DATASET:
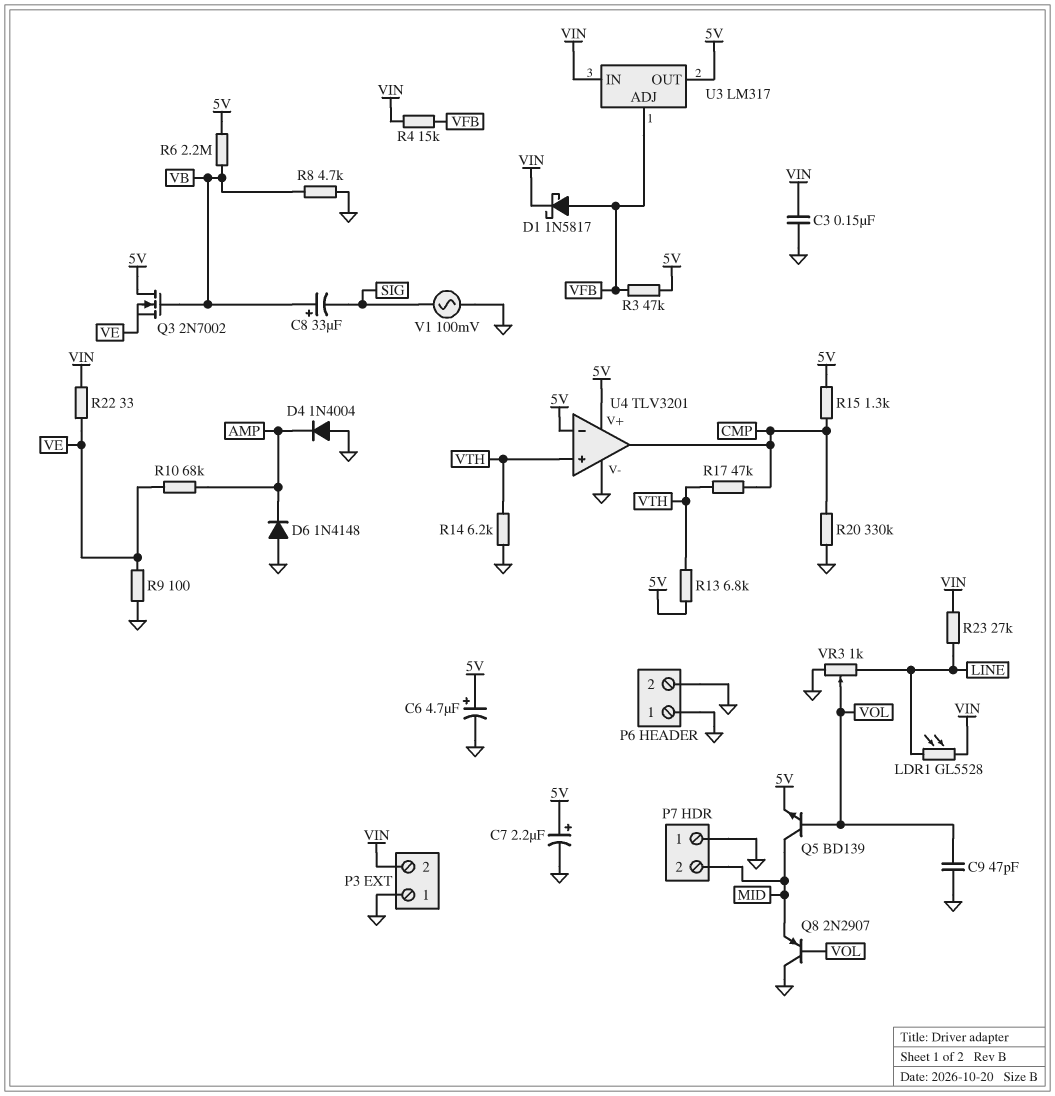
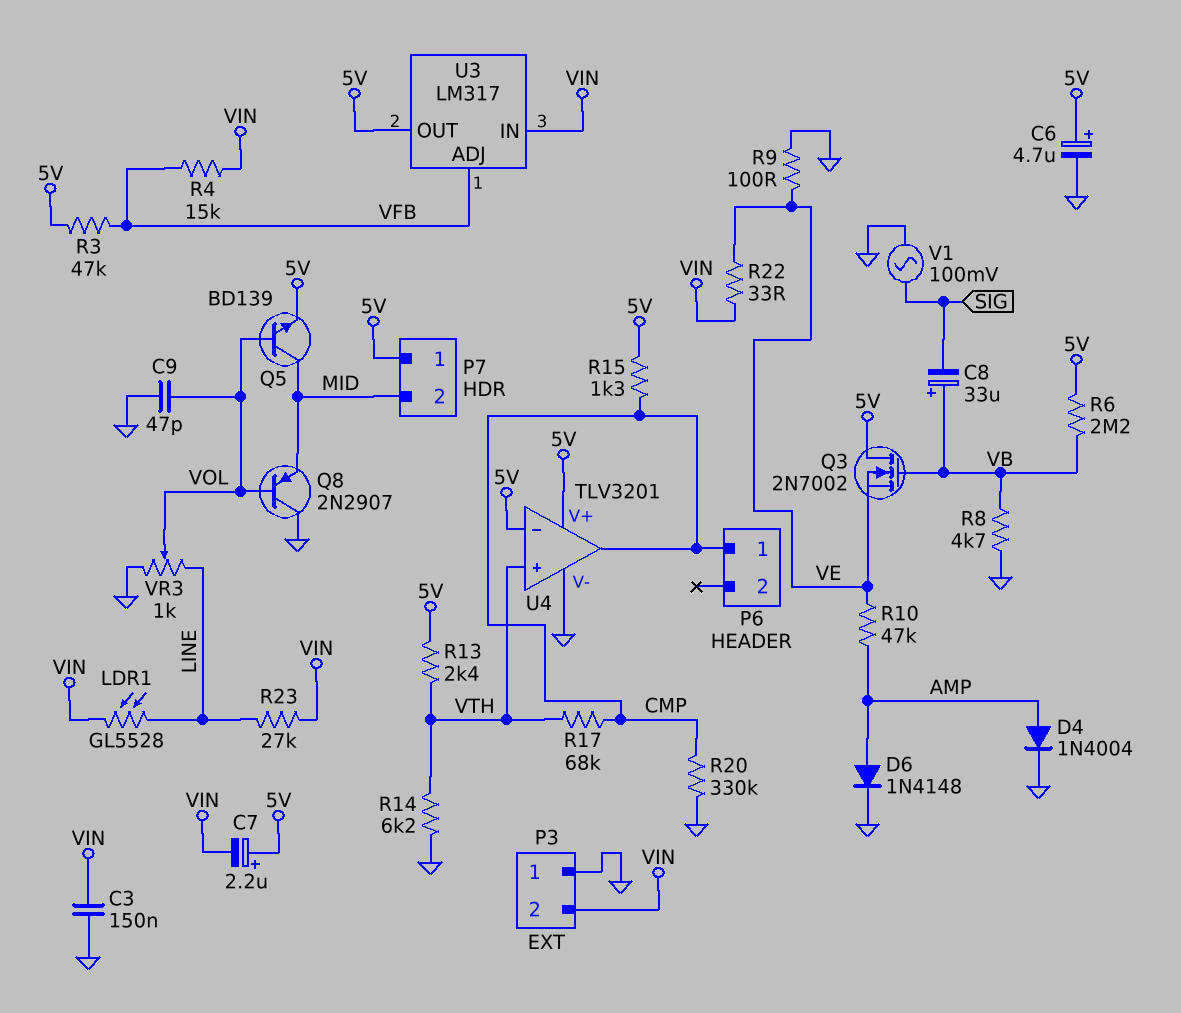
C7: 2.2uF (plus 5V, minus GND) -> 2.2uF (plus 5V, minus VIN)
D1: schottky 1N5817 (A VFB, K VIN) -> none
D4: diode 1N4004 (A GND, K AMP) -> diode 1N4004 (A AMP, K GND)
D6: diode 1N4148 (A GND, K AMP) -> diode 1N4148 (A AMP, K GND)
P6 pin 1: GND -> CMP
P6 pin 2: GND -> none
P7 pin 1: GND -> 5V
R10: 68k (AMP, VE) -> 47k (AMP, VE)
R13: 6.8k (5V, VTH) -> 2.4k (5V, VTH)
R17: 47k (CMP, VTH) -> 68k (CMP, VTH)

WHAT YOU WILL DO:
Repeat every line above exactly, minus the pictures.

SOLUTION FOR THIS PROBLEM:
C7: 2.2uF (plus 5V, minus GND) -> 2.2uF (plus 5V, minus VIN)
D1: schottky 1N5817 (A VFB, K VIN) -> none
D4: diode 1N4004 (A GND, K AMP) -> diode 1N4004 (A AMP, K GND)
D6: diode 1N4148 (A GND, K AMP) -> diode 1N4148 (A AMP, K GND)
P6 pin 1: GND -> CMP
P6 pin 2: GND -> none
P7 pin 1: GND -> 5V
R10: 68k (AMP, VE) -> 47k (AMP, VE)
R13: 6.8k (5V, VTH) -> 2.4k (5V, VTH)
R17: 47k (CMP, VTH) -> 68k (CMP, VTH)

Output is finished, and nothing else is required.